Before printing the listing, strip out its pictures and keep everything else exact.

####

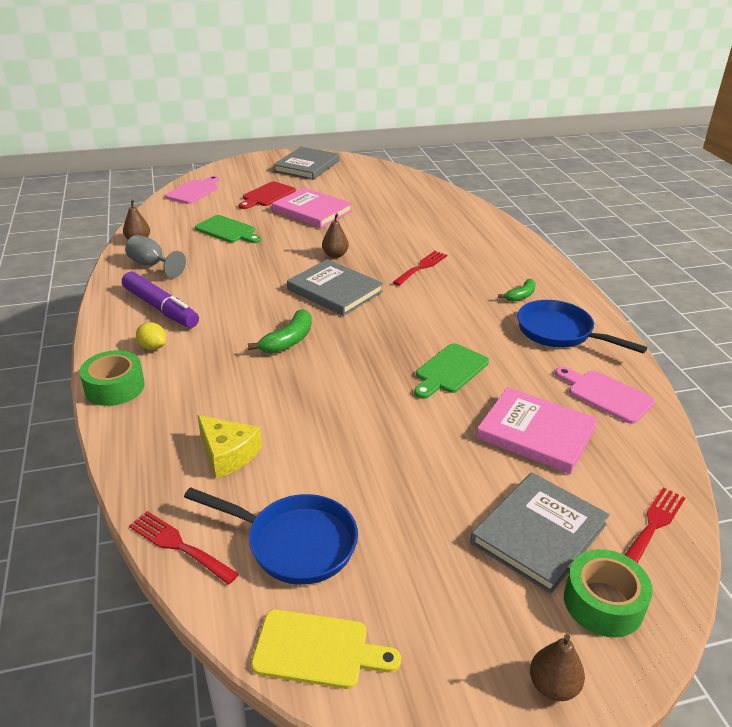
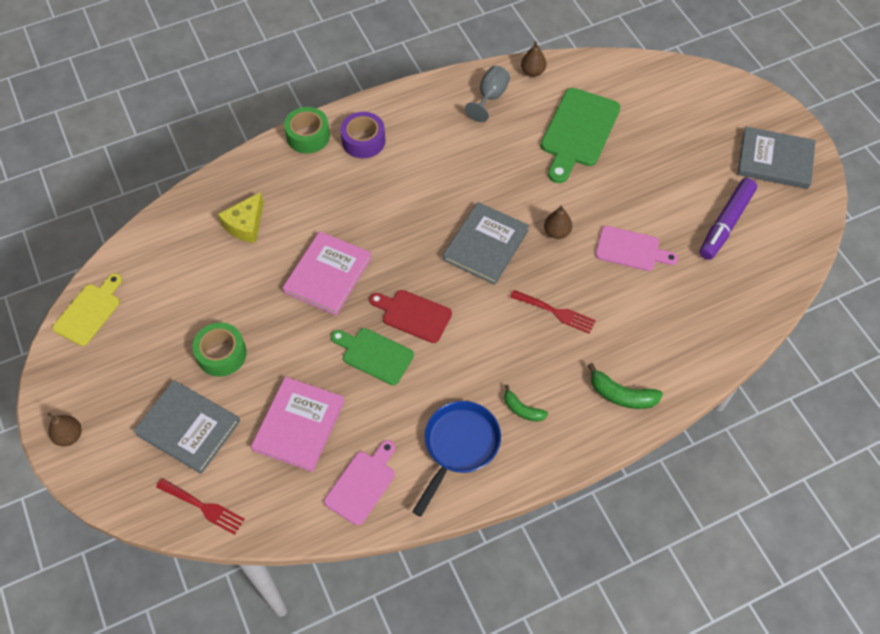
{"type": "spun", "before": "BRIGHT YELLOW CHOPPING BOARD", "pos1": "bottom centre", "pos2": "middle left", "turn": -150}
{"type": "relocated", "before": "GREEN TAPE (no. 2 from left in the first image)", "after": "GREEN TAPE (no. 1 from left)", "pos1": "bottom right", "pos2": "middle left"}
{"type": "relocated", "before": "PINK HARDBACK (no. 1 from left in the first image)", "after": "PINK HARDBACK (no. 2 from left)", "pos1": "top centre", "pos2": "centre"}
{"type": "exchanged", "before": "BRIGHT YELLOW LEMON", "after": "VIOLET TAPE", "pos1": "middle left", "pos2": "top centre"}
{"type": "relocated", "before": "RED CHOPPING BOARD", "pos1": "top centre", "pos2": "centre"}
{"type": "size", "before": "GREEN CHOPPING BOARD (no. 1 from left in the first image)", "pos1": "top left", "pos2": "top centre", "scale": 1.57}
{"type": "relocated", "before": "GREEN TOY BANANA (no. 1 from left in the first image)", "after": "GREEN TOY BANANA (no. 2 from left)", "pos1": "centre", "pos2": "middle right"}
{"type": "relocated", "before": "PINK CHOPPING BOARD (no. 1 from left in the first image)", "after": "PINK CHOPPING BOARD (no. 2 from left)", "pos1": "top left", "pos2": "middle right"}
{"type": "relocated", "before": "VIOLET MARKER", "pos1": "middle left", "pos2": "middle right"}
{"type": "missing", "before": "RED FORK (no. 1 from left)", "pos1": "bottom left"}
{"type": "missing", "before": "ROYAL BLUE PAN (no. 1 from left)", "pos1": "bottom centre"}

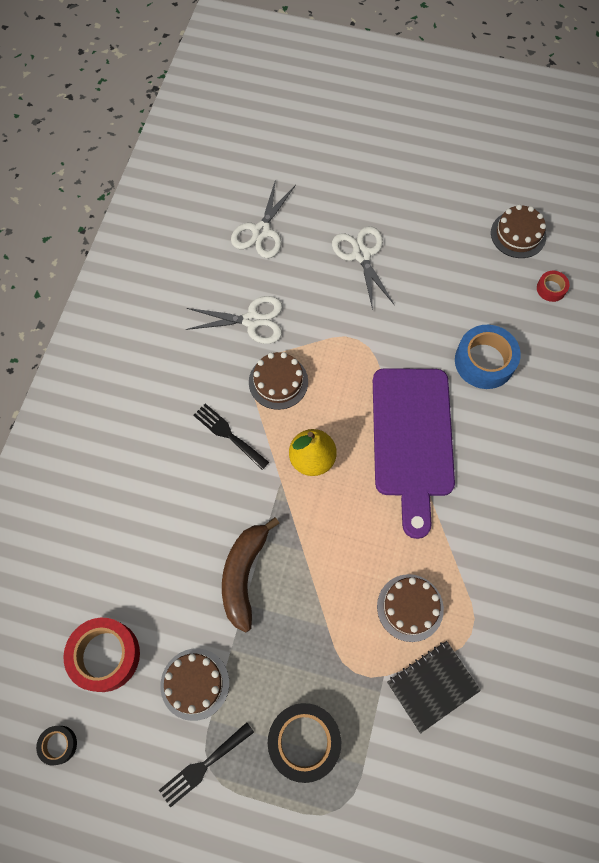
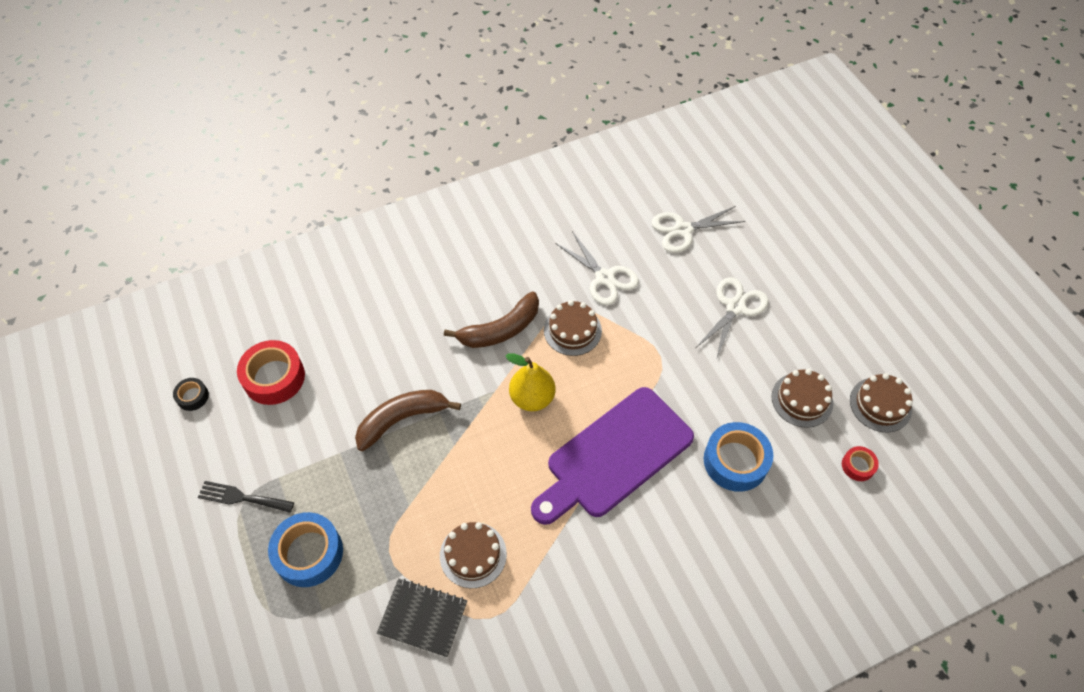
{"type": "colour", "before": "EBONY TAPE (no. 2 from left)", "after": "ROYAL BLUE TAPE (no. 1 from left)", "pos1": "bottom centre", "pos2": "bottom left"}
{"type": "exchanged", "before": "EBONY FORK (no. 2 from left)", "after": "DARK BROWN TOY BANANA (no. 2 from left)", "pos1": "centre", "pos2": "centre"}
{"type": "relocated", "before": "DARK BROWN LAYER CAKE (no. 1 from left in the first image)", "after": "DARK BROWN LAYER CAKE (no. 3 from left)", "pos1": "bottom left", "pos2": "middle right"}

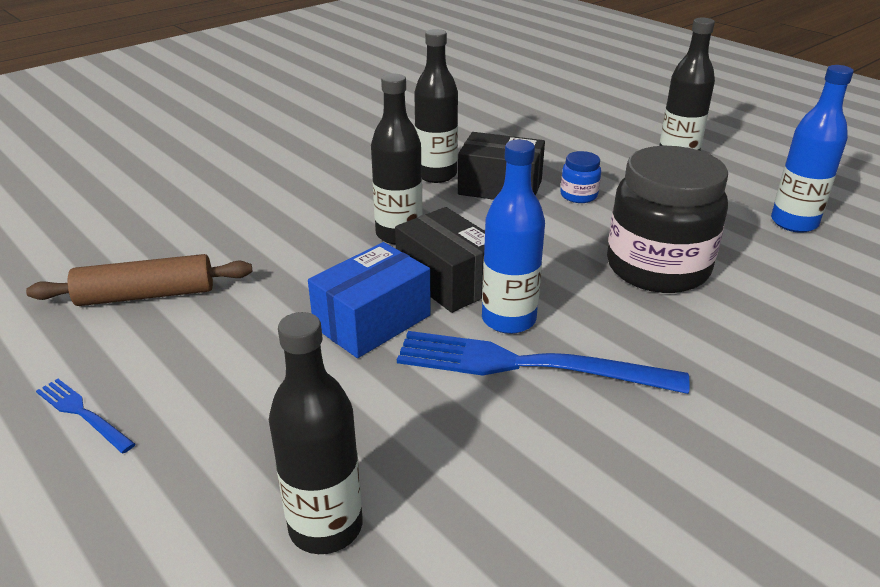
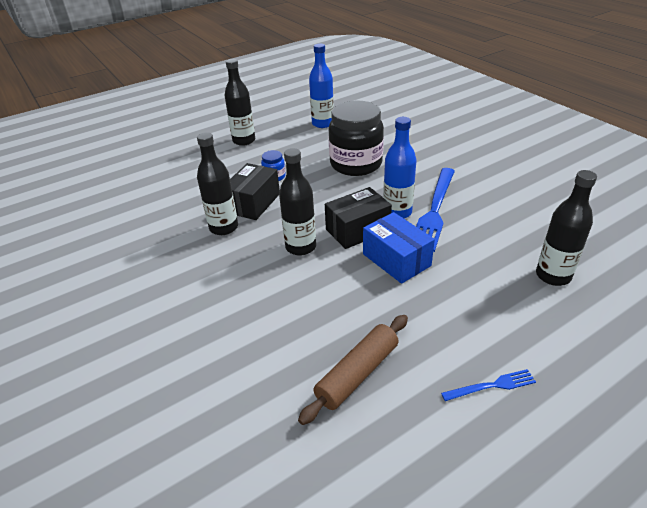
{"type": "spun", "before": "DARK BROWN PASTRY ROLLER", "pos1": "middle left", "pos2": "bottom centre", "turn": 45}
{"type": "spun", "before": "ROYAL BLUE FORK (no. 1 from left in the first image)", "pos1": "bottom left", "pos2": "bottom right", "turn": -150}

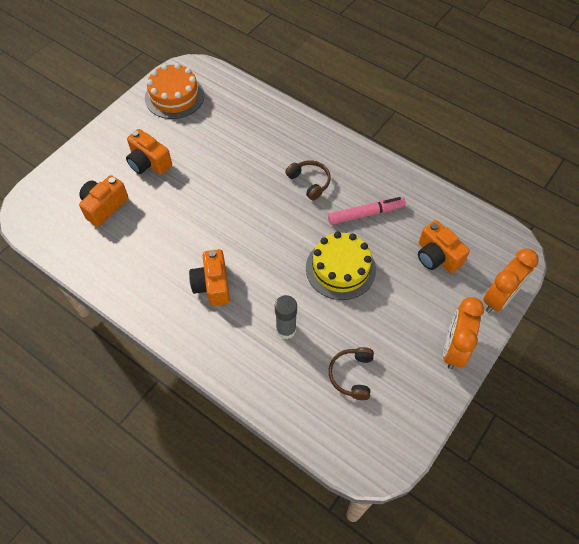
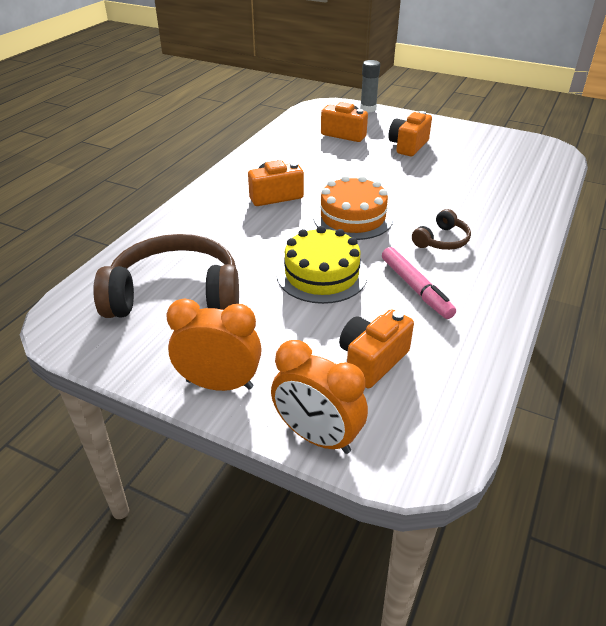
{"type": "size", "before": "DARK BROWN HEADPHONES (no. 2 from left in the first image)", "pos1": "bottom centre", "pos2": "middle left", "scale": 2.11}
{"type": "relocated", "before": "BRIGHT ORANGE LAYER CAKE", "pos1": "top left", "pos2": "top centre"}
{"type": "relocated", "before": "ASH-GREY GLUE", "pos1": "centre", "pos2": "top centre"}

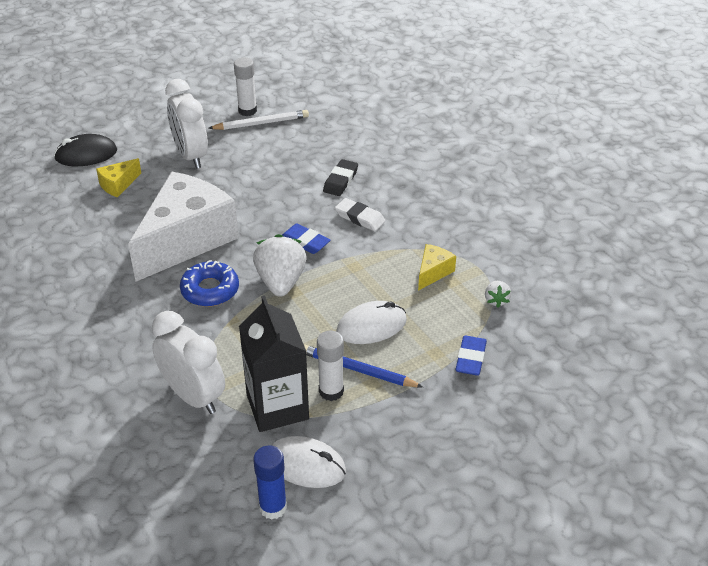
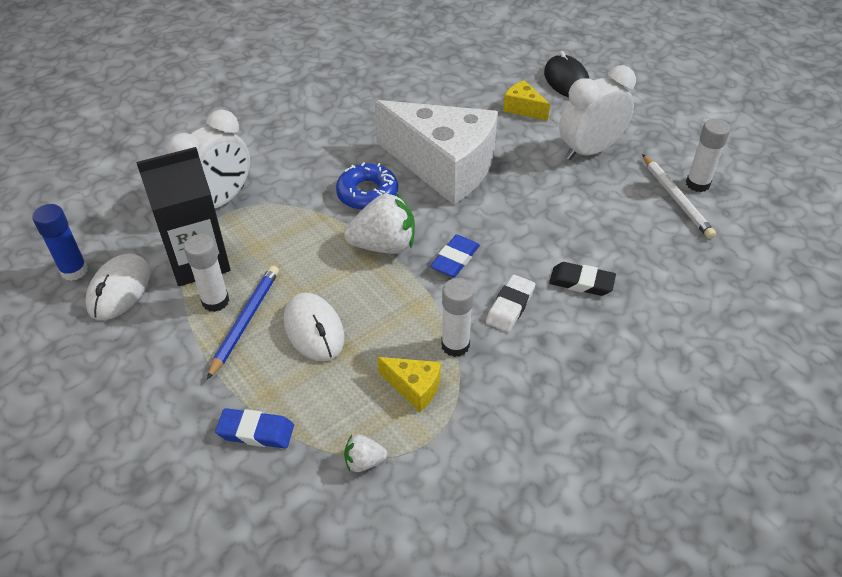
{"type": "appeared", "after": "SNOW-WHITE GLUE (no. 2 from left)", "pos2": "centre"}

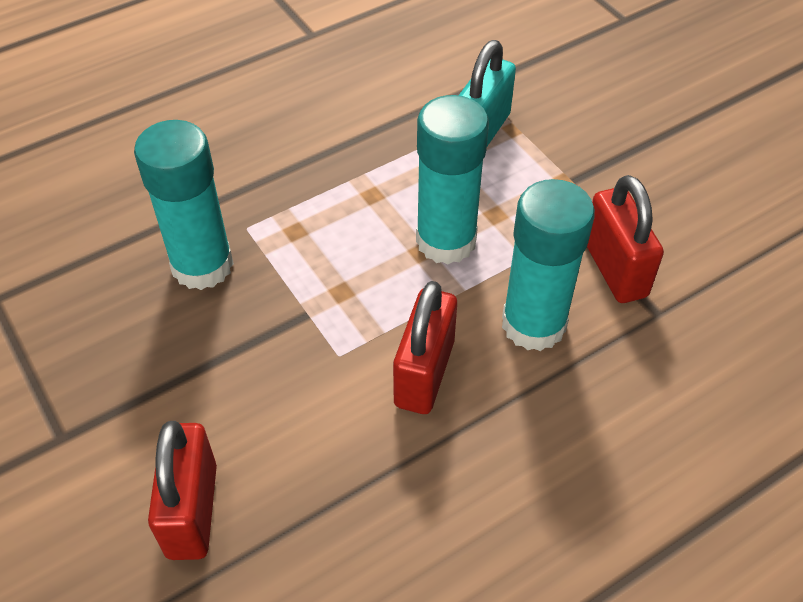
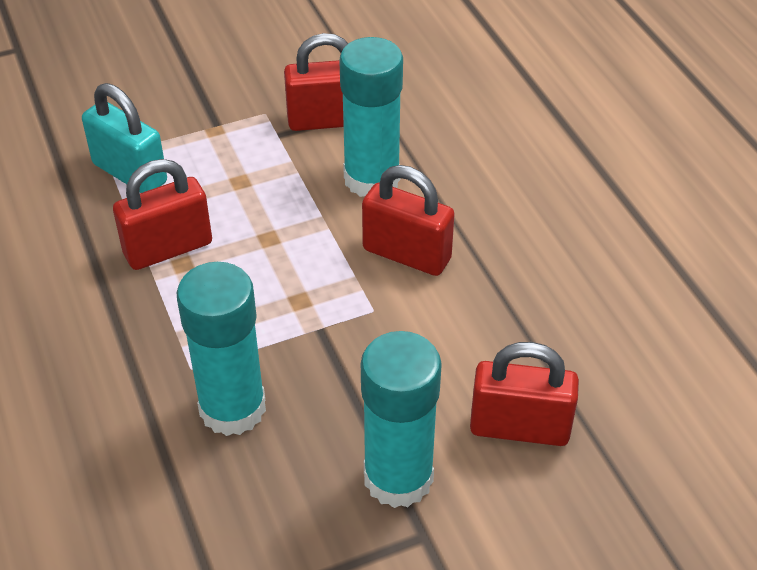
{"type": "appeared", "after": "RED LOCK (no. 1 from left)", "pos2": "middle left"}
{"type": "relocated", "before": "TURQUOISE GLUE (no. 2 from left in the first image)", "after": "TURQUOISE GLUE (no. 3 from left)", "pos1": "top centre", "pos2": "bottom centre"}

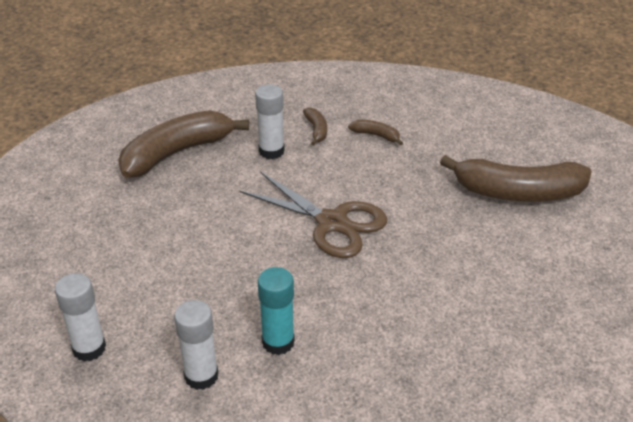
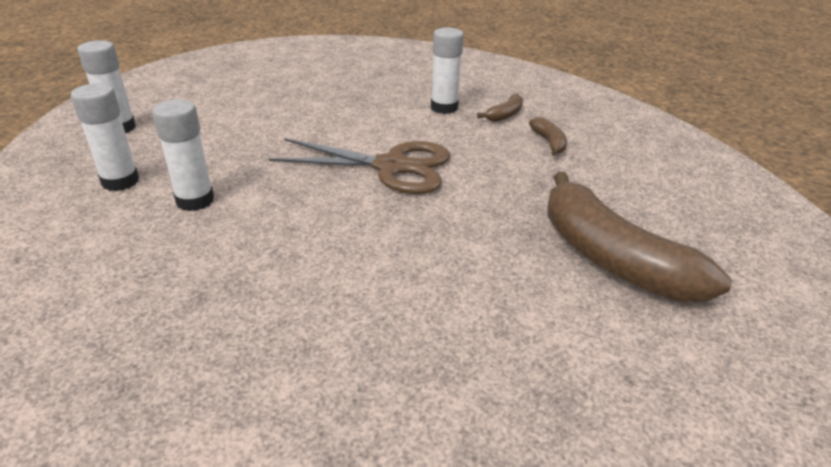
{"type": "colour", "before": "TURQUOISE GLUE", "after": "SNOW-WHITE GLUE (no. 3 from left)", "pos1": "bottom centre", "pos2": "top left"}
{"type": "spun", "before": "DARK BROWN SCISSORS", "pos1": "centre", "pos2": "centre", "turn": -75}
{"type": "missing", "before": "DARK BROWN TOY BANANA (no. 1 from left)", "pos1": "middle left"}

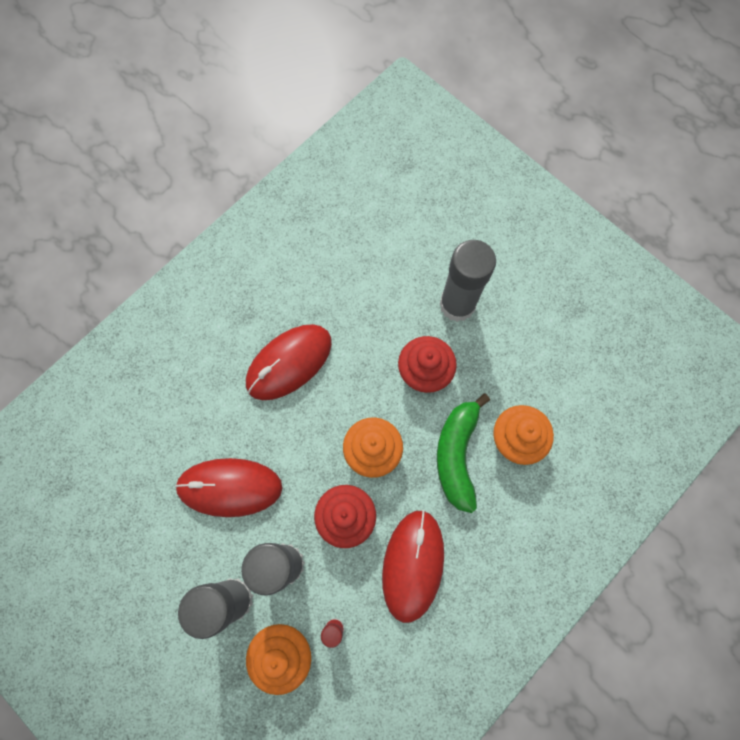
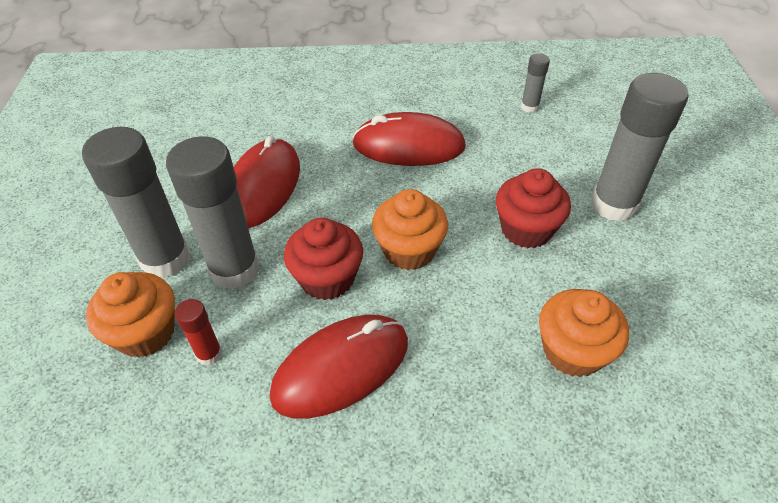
{"type": "spun", "before": "RED COMPUTER MOUSE (no. 1 from left)", "pos1": "middle left", "pos2": "centre", "turn": 60}
{"type": "appeared", "after": "ASH-GREY GLUE (no. 3 from left)", "pos2": "top right"}
{"type": "missing", "before": "GREEN TOY BANANA", "pos1": "centre"}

####

Written response:
{"type": "spun", "before": "BRIGHT YELLOW CHOPPING BOARD", "pos1": "bottom centre", "pos2": "middle left", "turn": -150}
{"type": "relocated", "before": "GREEN TAPE (no. 2 from left in the first image)", "after": "GREEN TAPE (no. 1 from left)", "pos1": "bottom right", "pos2": "middle left"}
{"type": "relocated", "before": "PINK HARDBACK (no. 1 from left in the first image)", "after": "PINK HARDBACK (no. 2 from left)", "pos1": "top centre", "pos2": "centre"}
{"type": "exchanged", "before": "BRIGHT YELLOW LEMON", "after": "VIOLET TAPE", "pos1": "middle left", "pos2": "top centre"}
{"type": "relocated", "before": "RED CHOPPING BOARD", "pos1": "top centre", "pos2": "centre"}
{"type": "size", "before": "GREEN CHOPPING BOARD (no. 1 from left in the first image)", "pos1": "top left", "pos2": "top centre", "scale": 1.57}
{"type": "relocated", "before": "GREEN TOY BANANA (no. 1 from left in the first image)", "after": "GREEN TOY BANANA (no. 2 from left)", "pos1": "centre", "pos2": "middle right"}
{"type": "relocated", "before": "PINK CHOPPING BOARD (no. 1 from left in the first image)", "after": "PINK CHOPPING BOARD (no. 2 from left)", "pos1": "top left", "pos2": "middle right"}
{"type": "relocated", "before": "VIOLET MARKER", "pos1": "middle left", "pos2": "middle right"}
{"type": "missing", "before": "RED FORK (no. 1 from left)", "pos1": "bottom left"}
{"type": "missing", "before": "ROYAL BLUE PAN (no. 1 from left)", "pos1": "bottom centre"}

{"type": "colour", "before": "EBONY TAPE (no. 2 from left)", "after": "ROYAL BLUE TAPE (no. 1 from left)", "pos1": "bottom centre", "pos2": "bottom left"}
{"type": "exchanged", "before": "EBONY FORK (no. 2 from left)", "after": "DARK BROWN TOY BANANA (no. 2 from left)", "pos1": "centre", "pos2": "centre"}
{"type": "relocated", "before": "DARK BROWN LAYER CAKE (no. 1 from left in the first image)", "after": "DARK BROWN LAYER CAKE (no. 3 from left)", "pos1": "bottom left", "pos2": "middle right"}

{"type": "spun", "before": "DARK BROWN PASTRY ROLLER", "pos1": "middle left", "pos2": "bottom centre", "turn": 45}
{"type": "spun", "before": "ROYAL BLUE FORK (no. 1 from left in the first image)", "pos1": "bottom left", "pos2": "bottom right", "turn": -150}

{"type": "size", "before": "DARK BROWN HEADPHONES (no. 2 from left in the first image)", "pos1": "bottom centre", "pos2": "middle left", "scale": 2.11}
{"type": "relocated", "before": "BRIGHT ORANGE LAYER CAKE", "pos1": "top left", "pos2": "top centre"}
{"type": "relocated", "before": "ASH-GREY GLUE", "pos1": "centre", "pos2": "top centre"}

{"type": "appeared", "after": "SNOW-WHITE GLUE (no. 2 from left)", "pos2": "centre"}

{"type": "appeared", "after": "RED LOCK (no. 1 from left)", "pos2": "middle left"}
{"type": "relocated", "before": "TURQUOISE GLUE (no. 2 from left in the first image)", "after": "TURQUOISE GLUE (no. 3 from left)", "pos1": "top centre", "pos2": "bottom centre"}

{"type": "colour", "before": "TURQUOISE GLUE", "after": "SNOW-WHITE GLUE (no. 3 from left)", "pos1": "bottom centre", "pos2": "top left"}
{"type": "spun", "before": "DARK BROWN SCISSORS", "pos1": "centre", "pos2": "centre", "turn": -75}
{"type": "missing", "before": "DARK BROWN TOY BANANA (no. 1 from left)", "pos1": "middle left"}

{"type": "spun", "before": "RED COMPUTER MOUSE (no. 1 from left)", "pos1": "middle left", "pos2": "centre", "turn": 60}
{"type": "appeared", "after": "ASH-GREY GLUE (no. 3 from left)", "pos2": "top right"}
{"type": "missing", "before": "GREEN TOY BANANA", "pos1": "centre"}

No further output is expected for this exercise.